__THE TASK__
Set down each line of the records once more, precisely, and omit the pictures.

[[ GIVEN DATA, beginning ]]

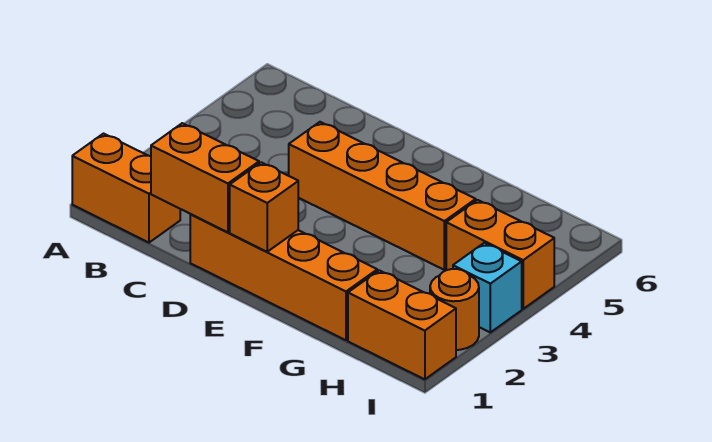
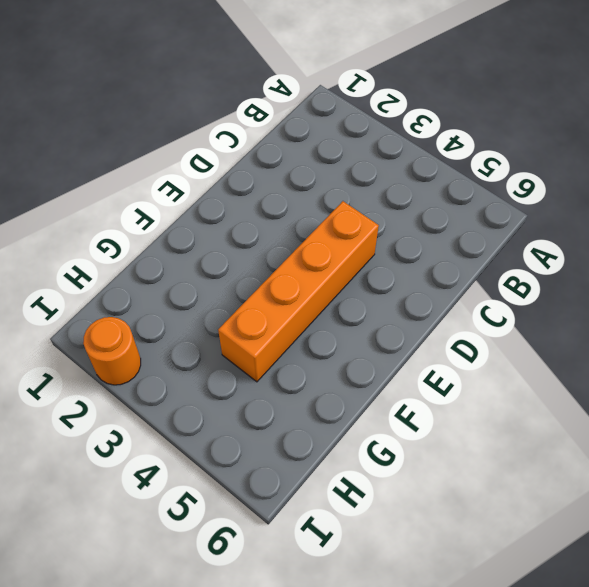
none -> orange brick A1:B1 level 1
none -> orange brick D1:G1 level 1

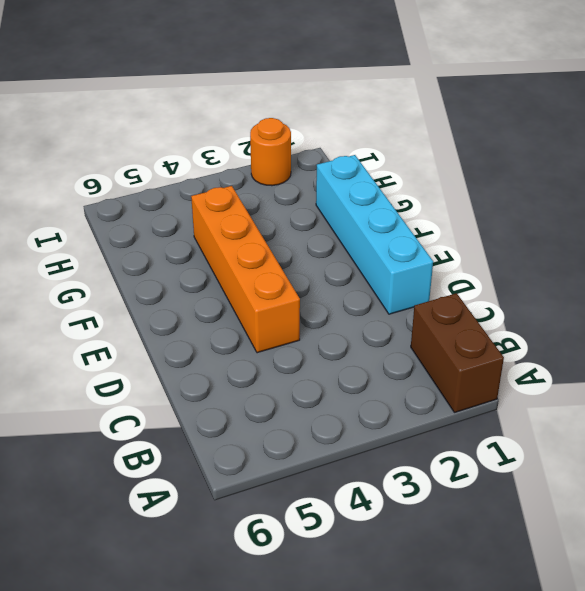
brown brick A1:B1 level 1 -> orange brick A1:B1 level 1
cyan brick D1:G1 level 1 -> orange brick D1:G1 level 1
none -> orange brick H1:I1 level 1
none -> orange brick H4:I4 level 1

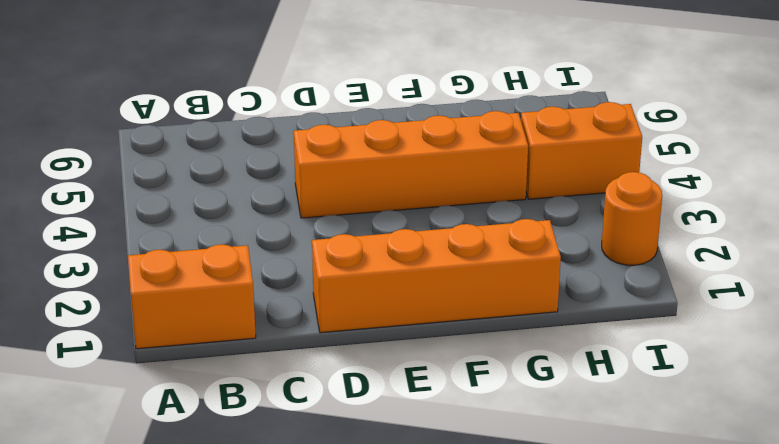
none -> orange brick H1:I1 level 1
none -> cyan brick I3 level 1

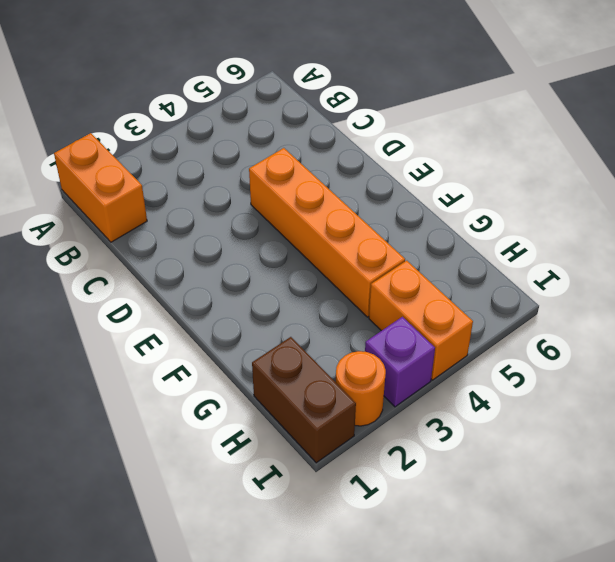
brown brick H1:I1 level 1 -> orange brick H1:I1 level 1
purple brick I3 level 1 -> cyan brick I3 level 1
none -> orange brick D1:G1 level 1
none -> orange brick C1:D1 level 2

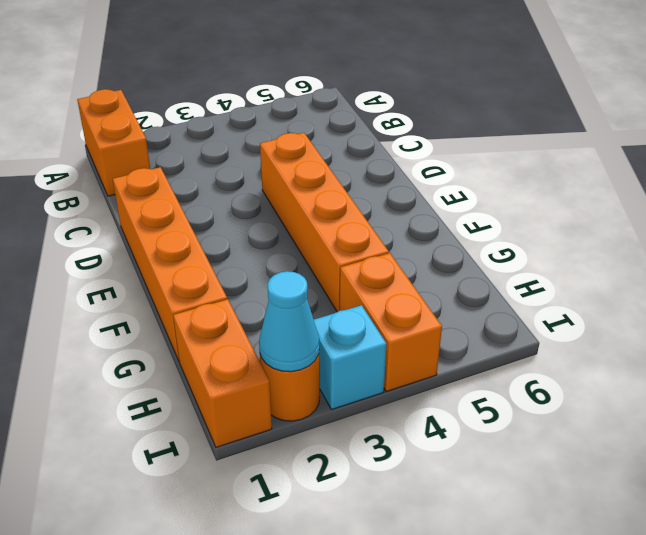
cyan cone I2 level 2 -> none
none -> orange brick C1:D1 level 2
none -> orange brick E1 level 2

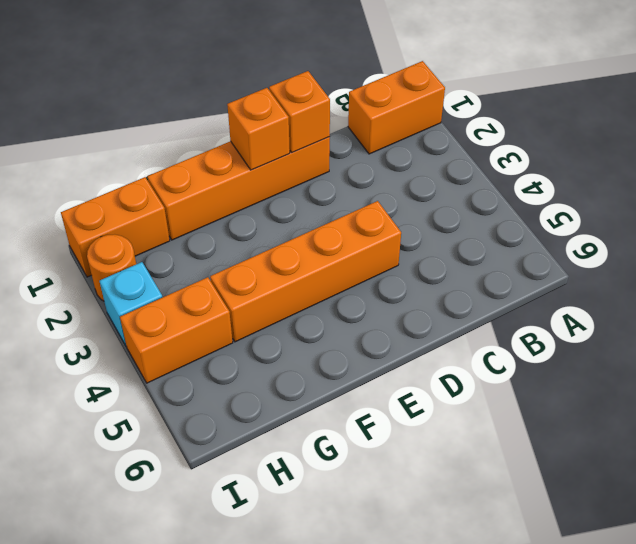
orange brick D1 level 2 -> orange brick C1:D1 level 2

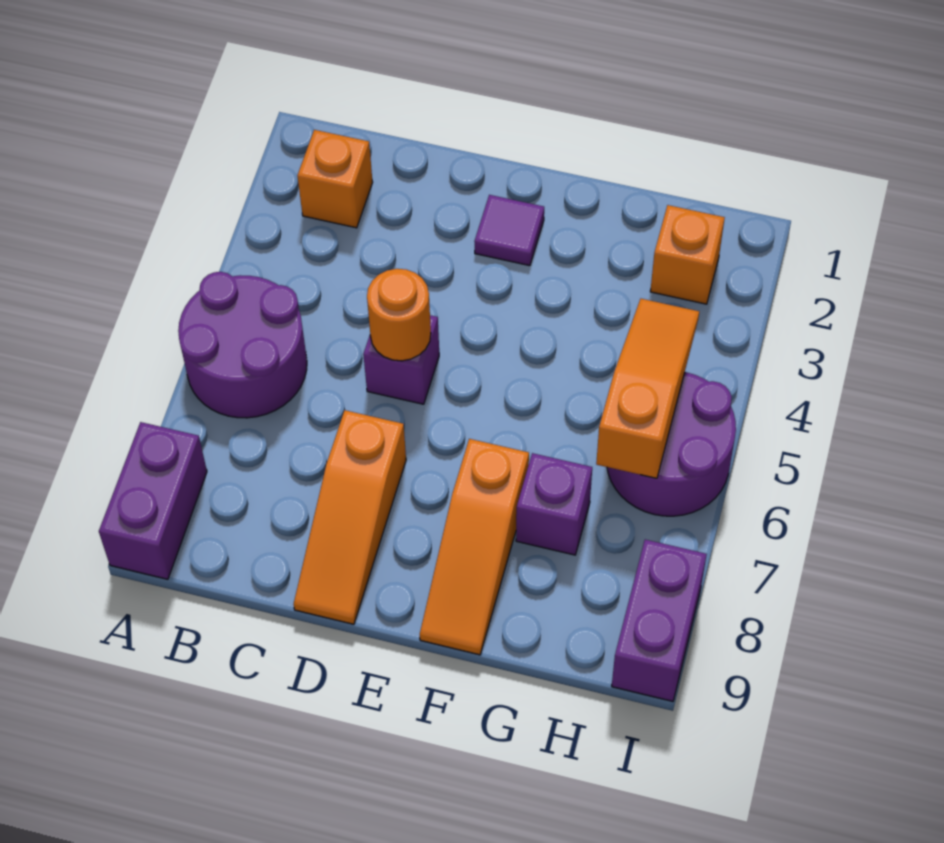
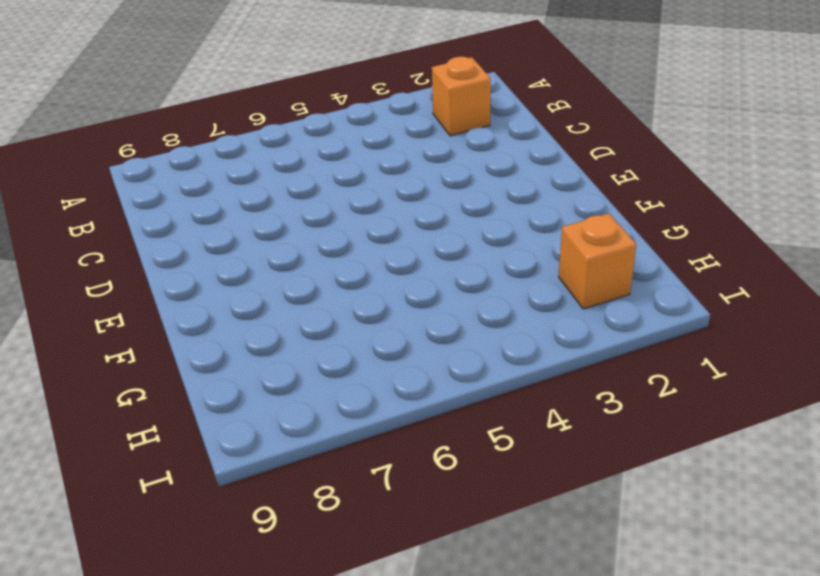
none -> purple round brick A5:B6 level 1
none -> purple brick A8:A9 level 1
none -> purple brick D5 level 1

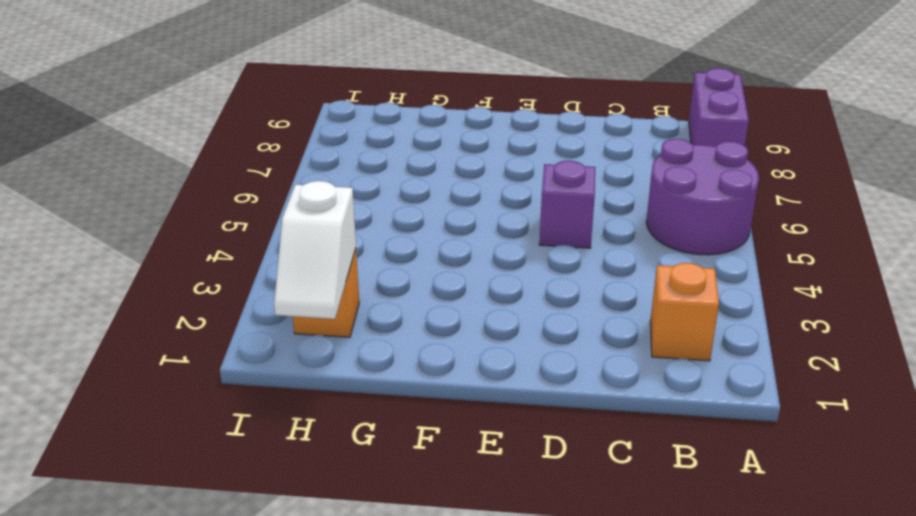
white slope H1:H2 level 2 top 2 -> none
none -> orange slope D7:D9 level 1 top 7
none -> purple tile E2 level 1
none -> orange slope F7:F9 level 1 top 7

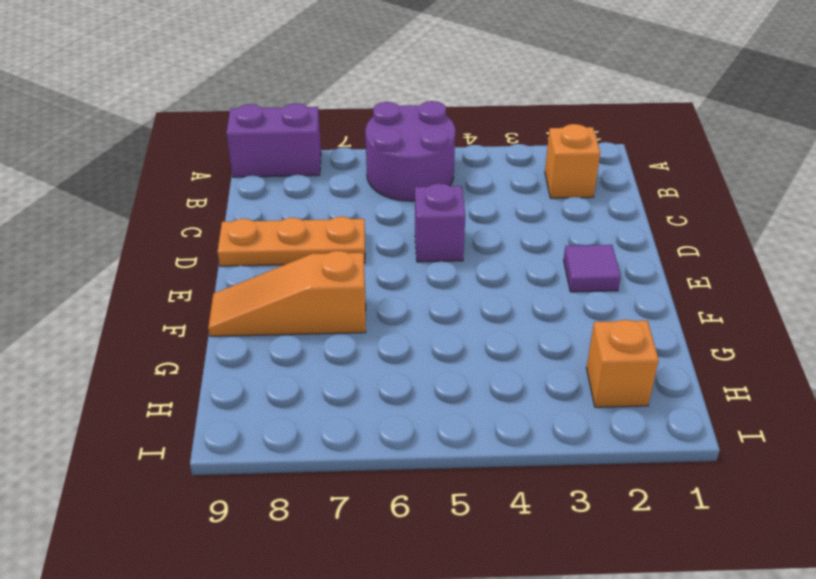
orange plate D7:D9 level 1 -> orange slope D7:D9 level 1 top 7
none -> purple brick G7 level 1
none -> purple round brick H5:I6 level 1
none -> purple brick I8:I9 level 1

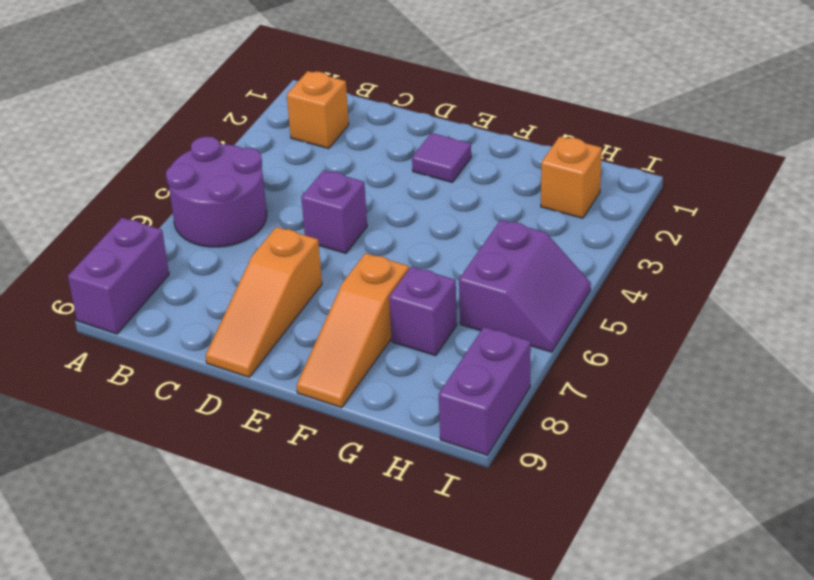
purple slope H5:I6 level 1 top H -> purple round brick H5:I6 level 1
none -> orange round brick D5 level 2
none -> orange slope H4:H6 level 2 top 6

[[ GIVEN DATA, end ]]

__OUTPUT FOR THIS TASK__
none -> orange brick A1:B1 level 1
none -> orange brick D1:G1 level 1

brown brick A1:B1 level 1 -> orange brick A1:B1 level 1
cyan brick D1:G1 level 1 -> orange brick D1:G1 level 1
none -> orange brick H1:I1 level 1
none -> orange brick H4:I4 level 1

none -> orange brick H1:I1 level 1
none -> cyan brick I3 level 1

brown brick H1:I1 level 1 -> orange brick H1:I1 level 1
purple brick I3 level 1 -> cyan brick I3 level 1
none -> orange brick D1:G1 level 1
none -> orange brick C1:D1 level 2

cyan cone I2 level 2 -> none
none -> orange brick C1:D1 level 2
none -> orange brick E1 level 2

orange brick D1 level 2 -> orange brick C1:D1 level 2

none -> purple round brick A5:B6 level 1
none -> purple brick A8:A9 level 1
none -> purple brick D5 level 1

white slope H1:H2 level 2 top 2 -> none
none -> orange slope D7:D9 level 1 top 7
none -> purple tile E2 level 1
none -> orange slope F7:F9 level 1 top 7

orange plate D7:D9 level 1 -> orange slope D7:D9 level 1 top 7
none -> purple brick G7 level 1
none -> purple round brick H5:I6 level 1
none -> purple brick I8:I9 level 1

purple slope H5:I6 level 1 top H -> purple round brick H5:I6 level 1
none -> orange round brick D5 level 2
none -> orange slope H4:H6 level 2 top 6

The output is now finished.